• **Records for this task**:
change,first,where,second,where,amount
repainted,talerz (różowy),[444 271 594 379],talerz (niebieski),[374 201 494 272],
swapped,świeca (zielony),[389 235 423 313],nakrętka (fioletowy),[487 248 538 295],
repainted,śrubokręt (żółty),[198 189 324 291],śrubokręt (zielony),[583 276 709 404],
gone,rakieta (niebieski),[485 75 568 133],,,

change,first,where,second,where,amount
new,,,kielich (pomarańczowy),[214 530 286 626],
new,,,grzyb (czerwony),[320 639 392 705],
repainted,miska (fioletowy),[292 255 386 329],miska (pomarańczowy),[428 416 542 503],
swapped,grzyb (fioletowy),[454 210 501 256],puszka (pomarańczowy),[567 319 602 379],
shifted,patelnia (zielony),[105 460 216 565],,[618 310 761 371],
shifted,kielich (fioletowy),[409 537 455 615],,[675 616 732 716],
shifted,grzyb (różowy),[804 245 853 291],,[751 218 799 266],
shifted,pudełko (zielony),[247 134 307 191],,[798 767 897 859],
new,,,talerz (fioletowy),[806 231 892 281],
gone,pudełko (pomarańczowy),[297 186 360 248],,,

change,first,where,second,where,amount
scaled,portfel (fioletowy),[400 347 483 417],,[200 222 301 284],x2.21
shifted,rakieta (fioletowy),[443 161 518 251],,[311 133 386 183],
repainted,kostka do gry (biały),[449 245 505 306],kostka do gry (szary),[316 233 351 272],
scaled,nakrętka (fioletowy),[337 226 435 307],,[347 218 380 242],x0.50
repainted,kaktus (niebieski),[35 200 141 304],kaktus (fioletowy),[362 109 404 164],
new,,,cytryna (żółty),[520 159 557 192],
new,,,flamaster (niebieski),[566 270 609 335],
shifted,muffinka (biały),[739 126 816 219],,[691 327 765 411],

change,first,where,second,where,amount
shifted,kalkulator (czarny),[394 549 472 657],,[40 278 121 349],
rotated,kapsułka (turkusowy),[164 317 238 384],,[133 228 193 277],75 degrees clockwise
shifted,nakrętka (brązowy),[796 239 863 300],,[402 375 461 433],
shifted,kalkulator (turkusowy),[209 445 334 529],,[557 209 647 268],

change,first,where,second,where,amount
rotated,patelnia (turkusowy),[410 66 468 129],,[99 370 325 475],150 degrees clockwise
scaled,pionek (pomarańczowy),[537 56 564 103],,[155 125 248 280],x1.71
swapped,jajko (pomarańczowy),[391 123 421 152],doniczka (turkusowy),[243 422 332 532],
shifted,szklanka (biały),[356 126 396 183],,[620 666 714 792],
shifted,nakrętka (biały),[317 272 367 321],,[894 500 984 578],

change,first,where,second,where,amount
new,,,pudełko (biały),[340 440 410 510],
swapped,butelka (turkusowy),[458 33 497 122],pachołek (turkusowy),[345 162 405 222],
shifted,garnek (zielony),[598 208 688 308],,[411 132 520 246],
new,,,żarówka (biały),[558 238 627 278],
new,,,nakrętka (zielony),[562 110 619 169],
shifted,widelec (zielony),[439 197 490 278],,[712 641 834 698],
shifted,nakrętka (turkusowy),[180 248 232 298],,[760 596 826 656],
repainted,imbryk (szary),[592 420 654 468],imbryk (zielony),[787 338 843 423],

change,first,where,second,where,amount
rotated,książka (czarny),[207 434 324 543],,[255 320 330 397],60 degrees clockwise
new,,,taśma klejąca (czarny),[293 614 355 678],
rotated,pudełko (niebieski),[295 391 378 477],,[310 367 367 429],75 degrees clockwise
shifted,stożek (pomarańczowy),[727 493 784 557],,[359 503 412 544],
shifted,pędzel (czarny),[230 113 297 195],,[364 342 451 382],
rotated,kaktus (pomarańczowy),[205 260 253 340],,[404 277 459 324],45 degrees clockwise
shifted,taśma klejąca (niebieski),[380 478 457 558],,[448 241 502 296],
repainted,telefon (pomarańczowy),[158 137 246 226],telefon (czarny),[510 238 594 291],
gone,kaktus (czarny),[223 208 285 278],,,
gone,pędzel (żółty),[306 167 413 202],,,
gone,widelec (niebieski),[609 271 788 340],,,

• **Work task**: Every single record must be transcribed exactly as it stands.

• **Final answer**:
change,first,where,second,where,amount
repainted,talerz (różowy),[444 271 594 379],talerz (niebieski),[374 201 494 272],
swapped,świeca (zielony),[389 235 423 313],nakrętka (fioletowy),[487 248 538 295],
repainted,śrubokręt (żółty),[198 189 324 291],śrubokręt (zielony),[583 276 709 404],
gone,rakieta (niebieski),[485 75 568 133],,,

change,first,where,second,where,amount
new,,,kielich (pomarańczowy),[214 530 286 626],
new,,,grzyb (czerwony),[320 639 392 705],
repainted,miska (fioletowy),[292 255 386 329],miska (pomarańczowy),[428 416 542 503],
swapped,grzyb (fioletowy),[454 210 501 256],puszka (pomarańczowy),[567 319 602 379],
shifted,patelnia (zielony),[105 460 216 565],,[618 310 761 371],
shifted,kielich (fioletowy),[409 537 455 615],,[675 616 732 716],
shifted,grzyb (różowy),[804 245 853 291],,[751 218 799 266],
shifted,pudełko (zielony),[247 134 307 191],,[798 767 897 859],
new,,,talerz (fioletowy),[806 231 892 281],
gone,pudełko (pomarańczowy),[297 186 360 248],,,

change,first,where,second,where,amount
scaled,portfel (fioletowy),[400 347 483 417],,[200 222 301 284],x2.21
shifted,rakieta (fioletowy),[443 161 518 251],,[311 133 386 183],
repainted,kostka do gry (biały),[449 245 505 306],kostka do gry (szary),[316 233 351 272],
scaled,nakrętka (fioletowy),[337 226 435 307],,[347 218 380 242],x0.50
repainted,kaktus (niebieski),[35 200 141 304],kaktus (fioletowy),[362 109 404 164],
new,,,cytryna (żółty),[520 159 557 192],
new,,,flamaster (niebieski),[566 270 609 335],
shifted,muffinka (biały),[739 126 816 219],,[691 327 765 411],

change,first,where,second,where,amount
shifted,kalkulator (czarny),[394 549 472 657],,[40 278 121 349],
rotated,kapsułka (turkusowy),[164 317 238 384],,[133 228 193 277],75 degrees clockwise
shifted,nakrętka (brązowy),[796 239 863 300],,[402 375 461 433],
shifted,kalkulator (turkusowy),[209 445 334 529],,[557 209 647 268],

change,first,where,second,where,amount
rotated,patelnia (turkusowy),[410 66 468 129],,[99 370 325 475],150 degrees clockwise
scaled,pionek (pomarańczowy),[537 56 564 103],,[155 125 248 280],x1.71
swapped,jajko (pomarańczowy),[391 123 421 152],doniczka (turkusowy),[243 422 332 532],
shifted,szklanka (biały),[356 126 396 183],,[620 666 714 792],
shifted,nakrętka (biały),[317 272 367 321],,[894 500 984 578],

change,first,where,second,where,amount
new,,,pudełko (biały),[340 440 410 510],
swapped,butelka (turkusowy),[458 33 497 122],pachołek (turkusowy),[345 162 405 222],
shifted,garnek (zielony),[598 208 688 308],,[411 132 520 246],
new,,,żarówka (biały),[558 238 627 278],
new,,,nakrętka (zielony),[562 110 619 169],
shifted,widelec (zielony),[439 197 490 278],,[712 641 834 698],
shifted,nakrętka (turkusowy),[180 248 232 298],,[760 596 826 656],
repainted,imbryk (szary),[592 420 654 468],imbryk (zielony),[787 338 843 423],

change,first,where,second,where,amount
rotated,książka (czarny),[207 434 324 543],,[255 320 330 397],60 degrees clockwise
new,,,taśma klejąca (czarny),[293 614 355 678],
rotated,pudełko (niebieski),[295 391 378 477],,[310 367 367 429],75 degrees clockwise
shifted,stożek (pomarańczowy),[727 493 784 557],,[359 503 412 544],
shifted,pędzel (czarny),[230 113 297 195],,[364 342 451 382],
rotated,kaktus (pomarańczowy),[205 260 253 340],,[404 277 459 324],45 degrees clockwise
shifted,taśma klejąca (niebieski),[380 478 457 558],,[448 241 502 296],
repainted,telefon (pomarańczowy),[158 137 246 226],telefon (czarny),[510 238 594 291],
gone,kaktus (czarny),[223 208 285 278],,,
gone,pędzel (żółty),[306 167 413 202],,,
gone,widelec (niebieski),[609 271 788 340],,,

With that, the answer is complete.